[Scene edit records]
________

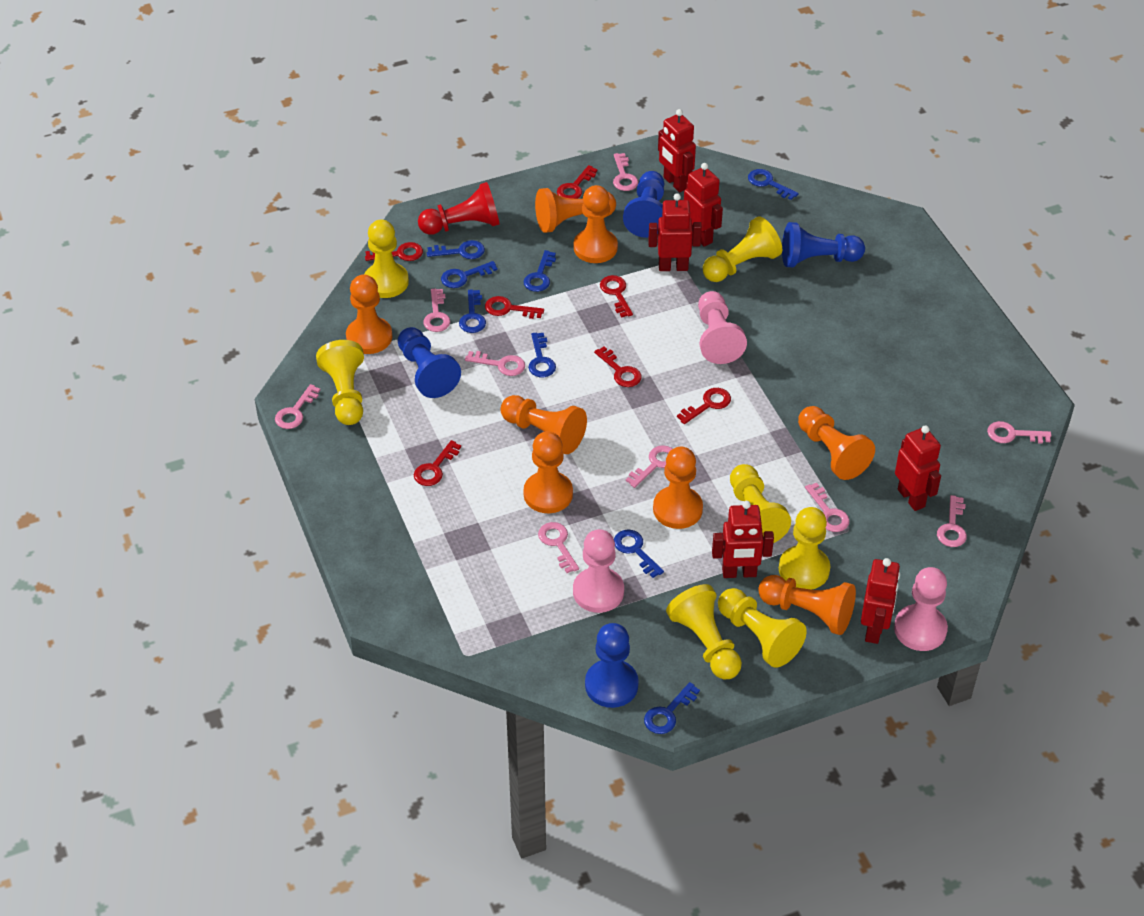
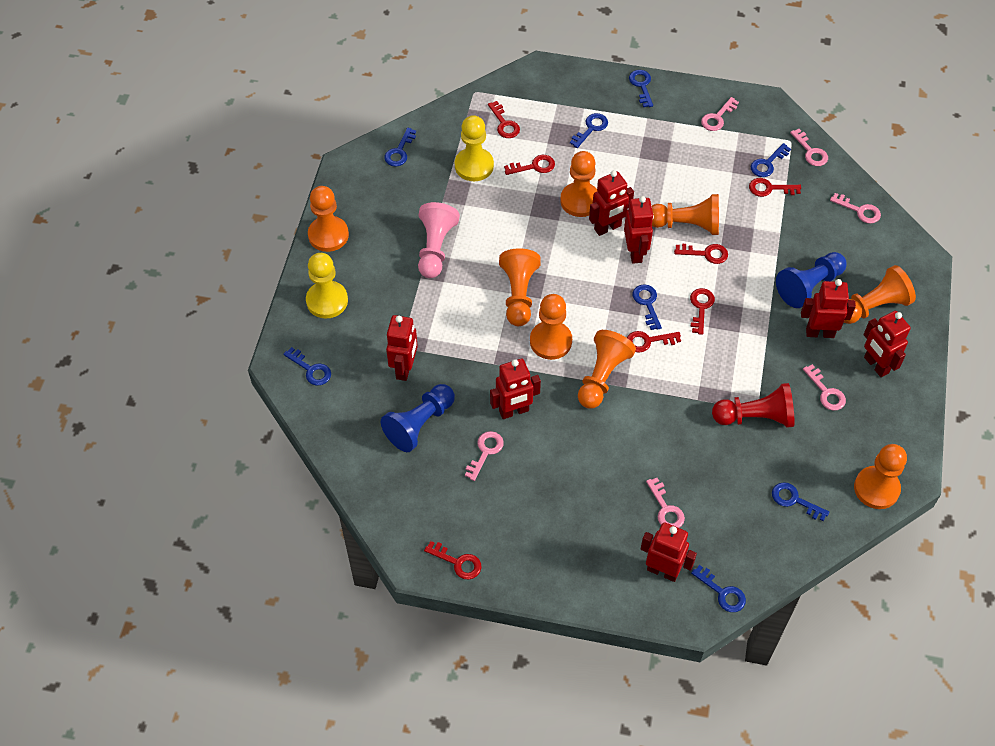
blue pawn: 4 -> 2
pink key: 9 -> 6
pink pawn: 3 -> 1
red robot: 6 -> 7
yellow pawn: 7 -> 2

________

▶ _Directions_: Leave out the pictures and reproduce the rest of the records exactly.

▶ _Result of the task_:
blue pawn: 4 -> 2
pink key: 9 -> 6
pink pawn: 3 -> 1
red robot: 6 -> 7
yellow pawn: 7 -> 2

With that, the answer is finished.